• **TASK TO CARRY OUT**
How many lines in the data below have the string "lamp"? Reply with the number alone.

====== RECORDED DATA ======

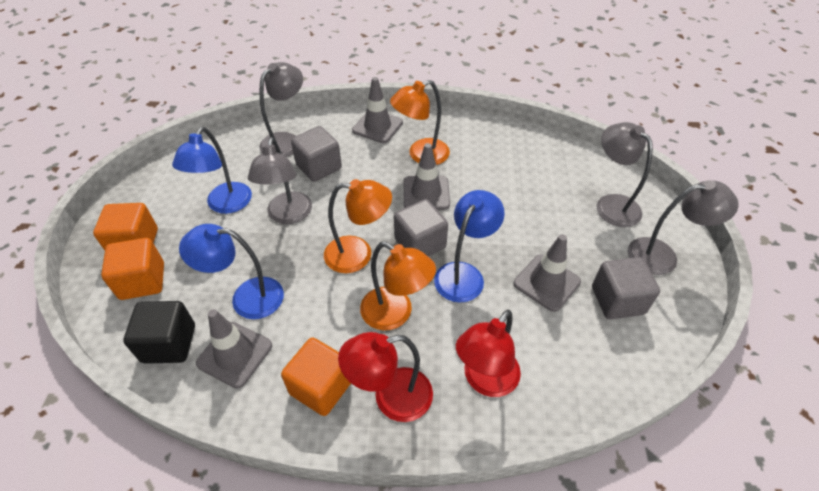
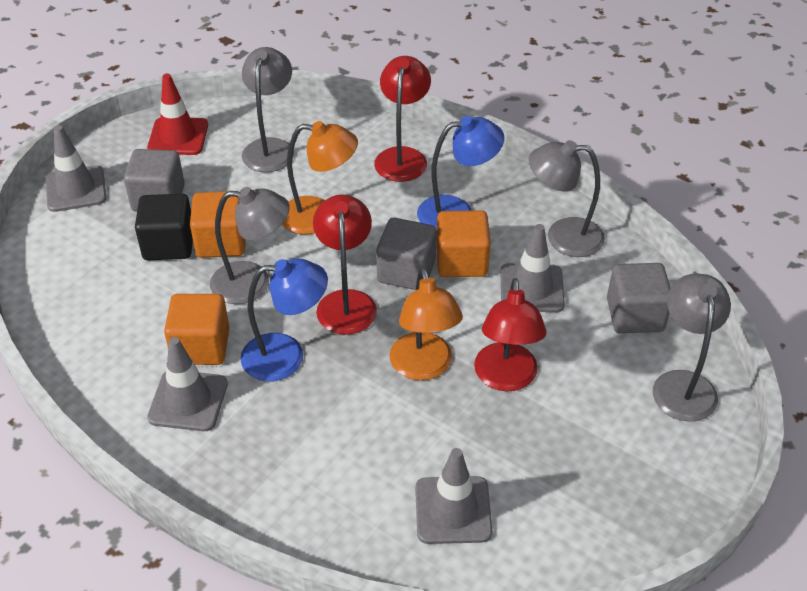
blue lamp: 3 -> 2
orange lamp: 3 -> 2
red lamp: 2 -> 3
red traffic cone: 0 -> 1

======

• **OUTPUT OF THE EXERCISE**
3